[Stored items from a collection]
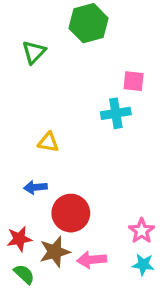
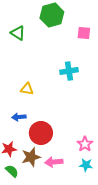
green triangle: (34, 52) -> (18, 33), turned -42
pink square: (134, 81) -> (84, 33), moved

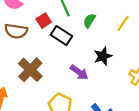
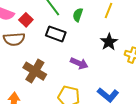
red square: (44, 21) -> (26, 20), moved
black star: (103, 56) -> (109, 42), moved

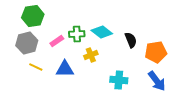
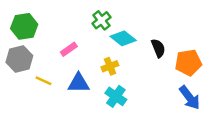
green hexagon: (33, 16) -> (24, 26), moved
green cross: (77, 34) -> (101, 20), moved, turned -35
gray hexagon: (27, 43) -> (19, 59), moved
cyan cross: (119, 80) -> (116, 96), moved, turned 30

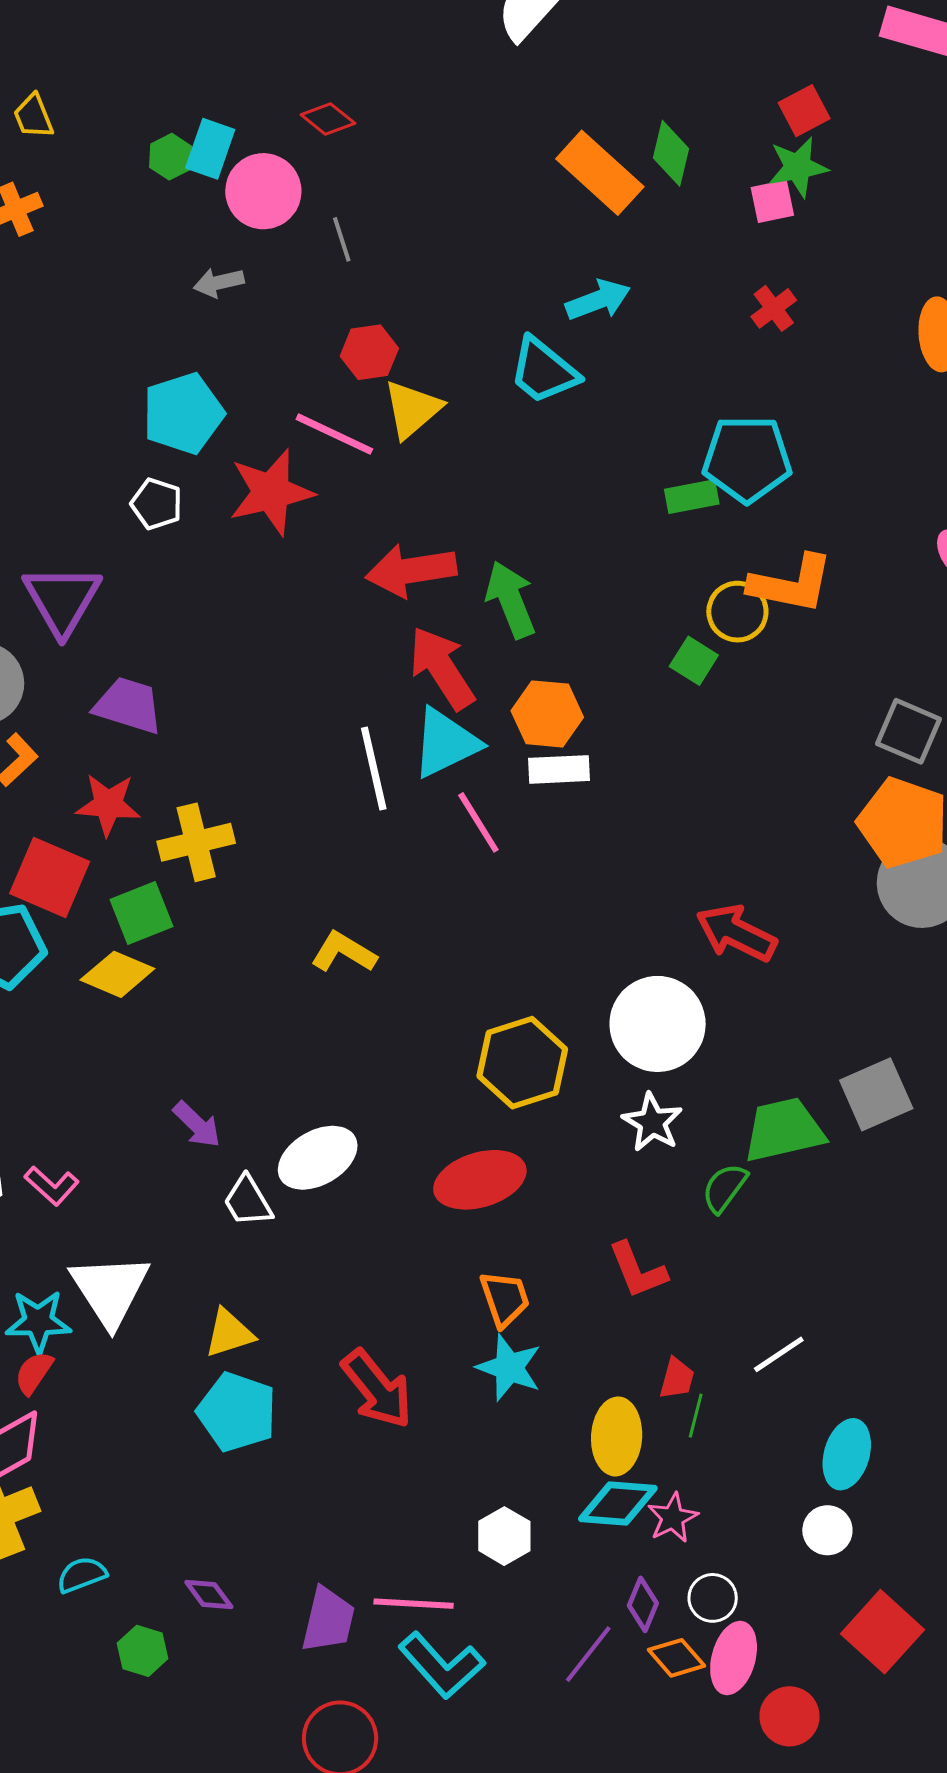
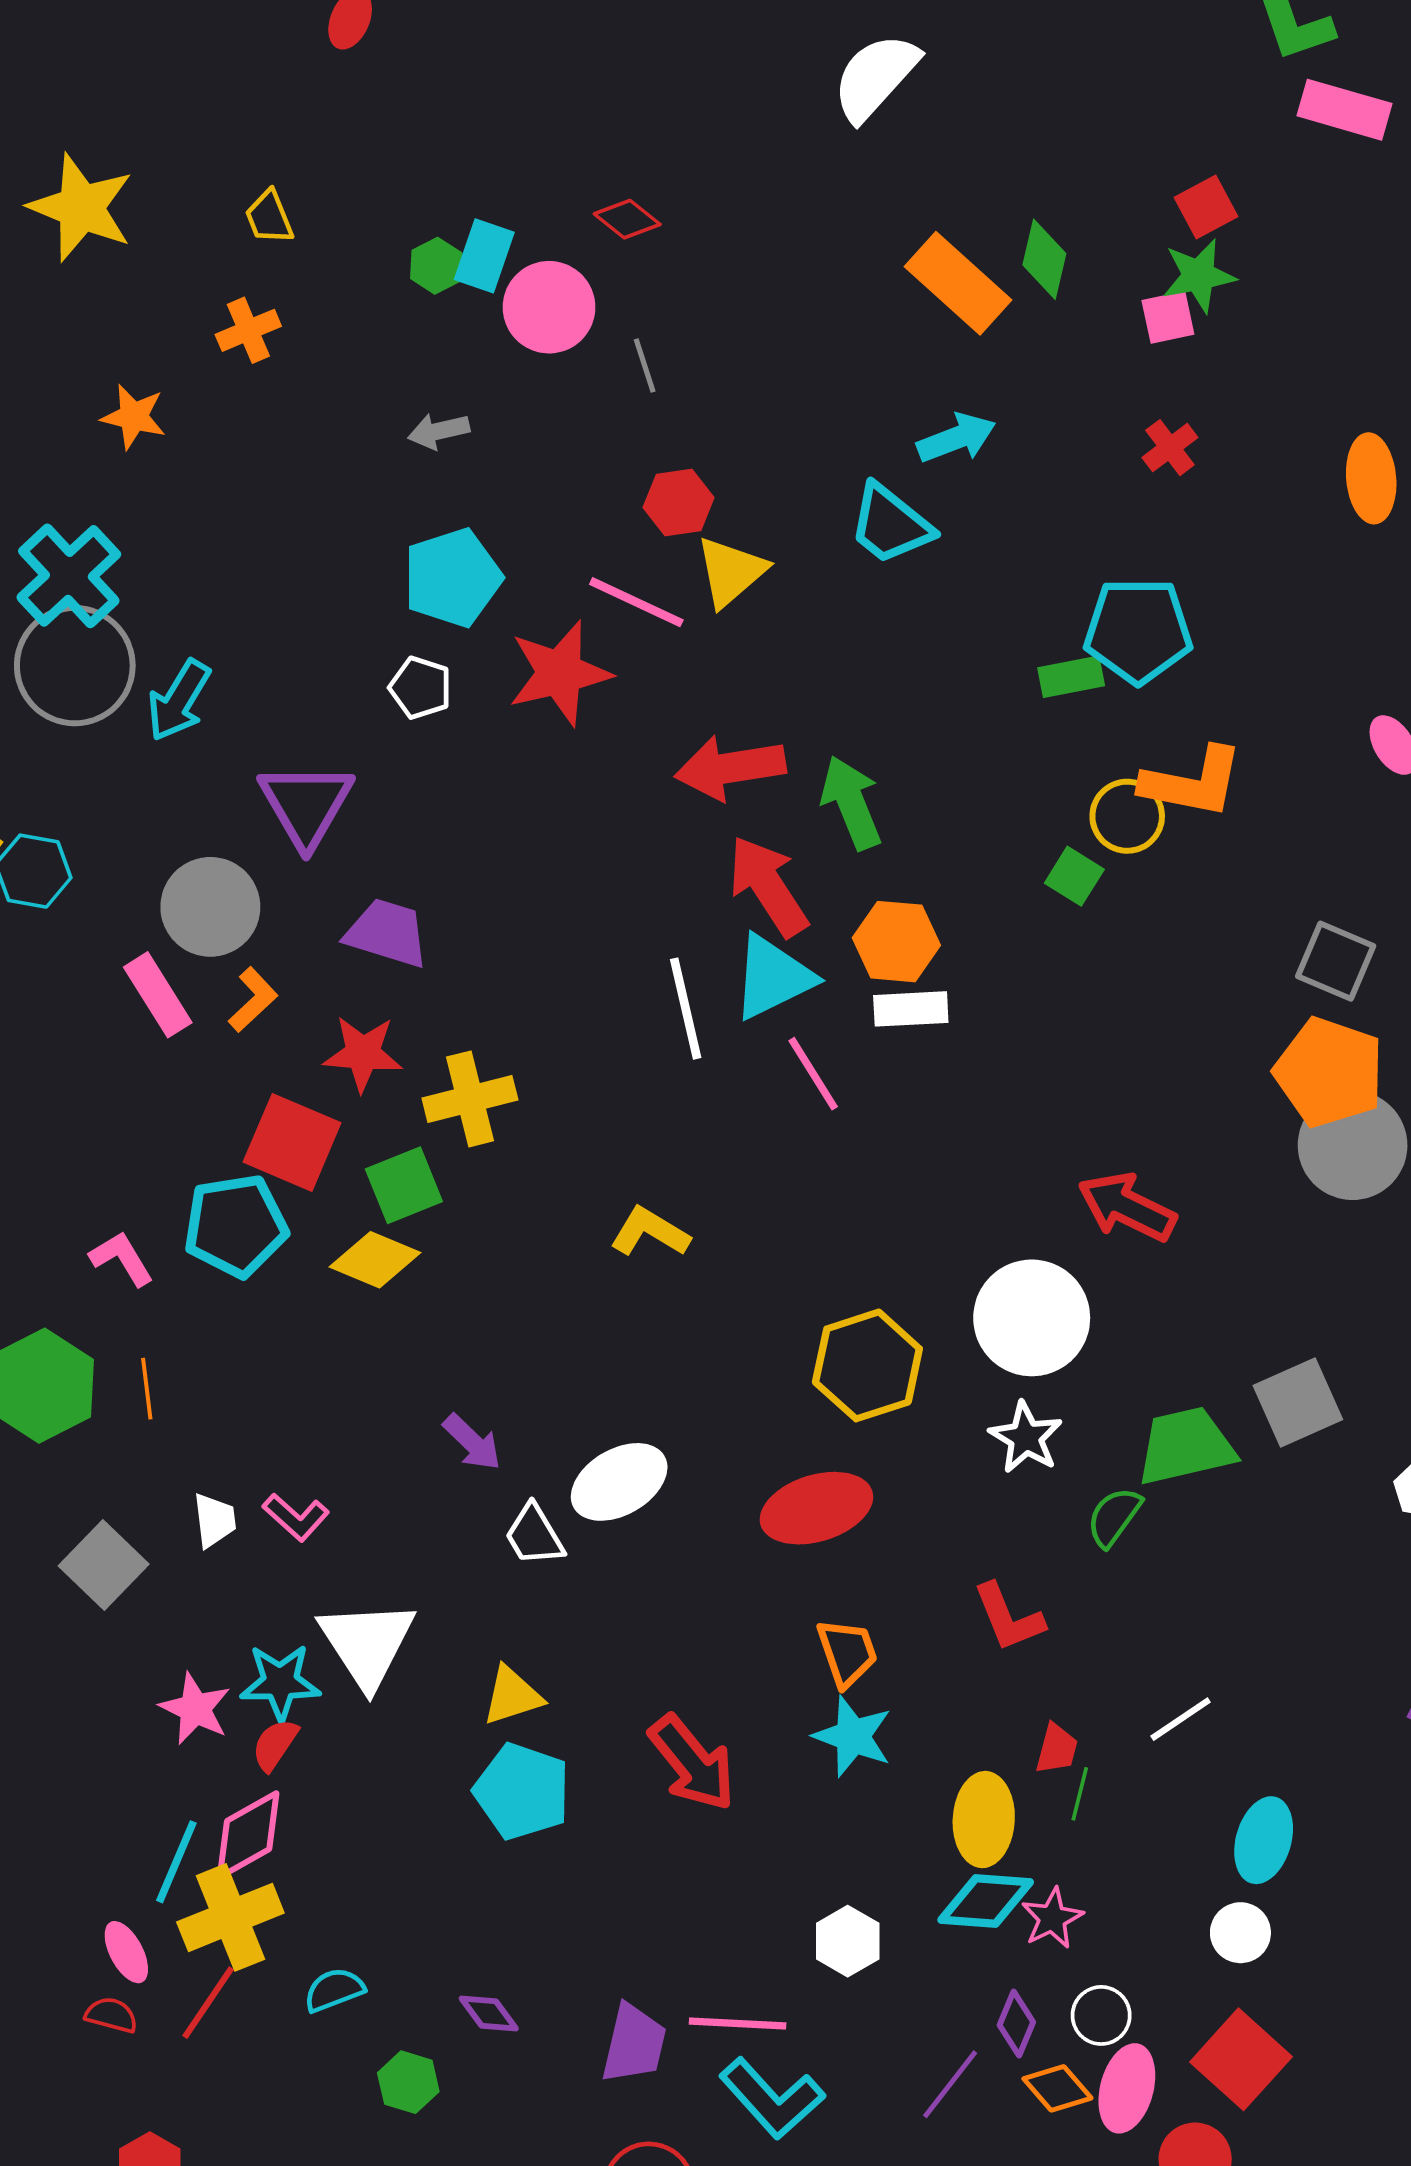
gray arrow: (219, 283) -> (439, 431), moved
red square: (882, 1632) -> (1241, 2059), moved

* * *

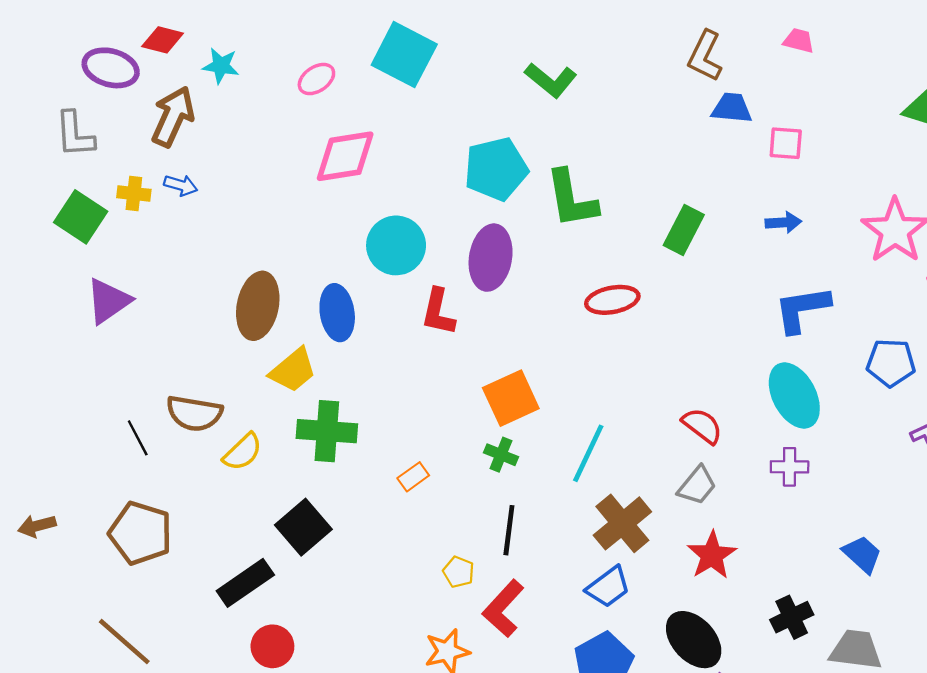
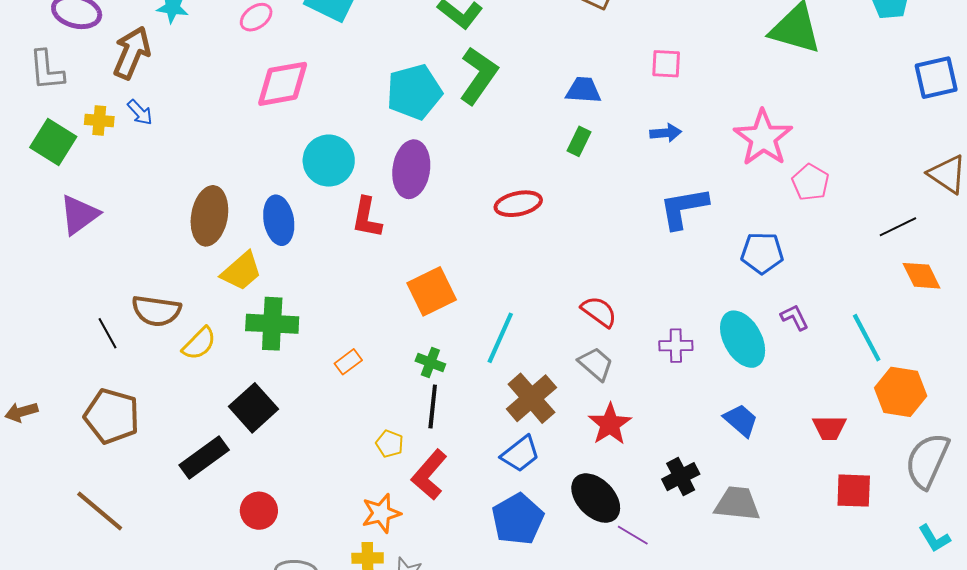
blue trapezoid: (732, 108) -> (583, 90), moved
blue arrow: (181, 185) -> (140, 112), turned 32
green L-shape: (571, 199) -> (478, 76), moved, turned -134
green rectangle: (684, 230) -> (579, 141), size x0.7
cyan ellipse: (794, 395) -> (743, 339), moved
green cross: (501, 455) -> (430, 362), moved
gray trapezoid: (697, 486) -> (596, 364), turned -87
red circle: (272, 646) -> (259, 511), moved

---

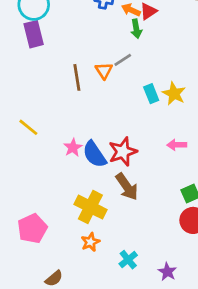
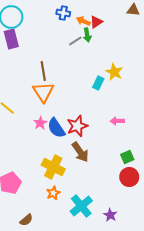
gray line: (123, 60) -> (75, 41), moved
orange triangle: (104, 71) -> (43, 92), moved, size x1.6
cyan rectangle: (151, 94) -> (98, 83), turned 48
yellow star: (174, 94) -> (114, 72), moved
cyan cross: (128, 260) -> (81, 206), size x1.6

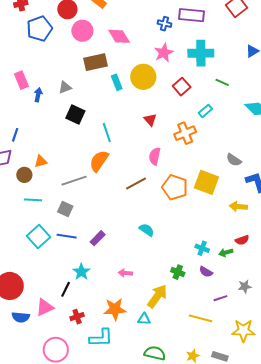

_Exercise_. Scan the preceding records for lines with the word "square". Say how many there are and nothing else.

_Output of the task_. 3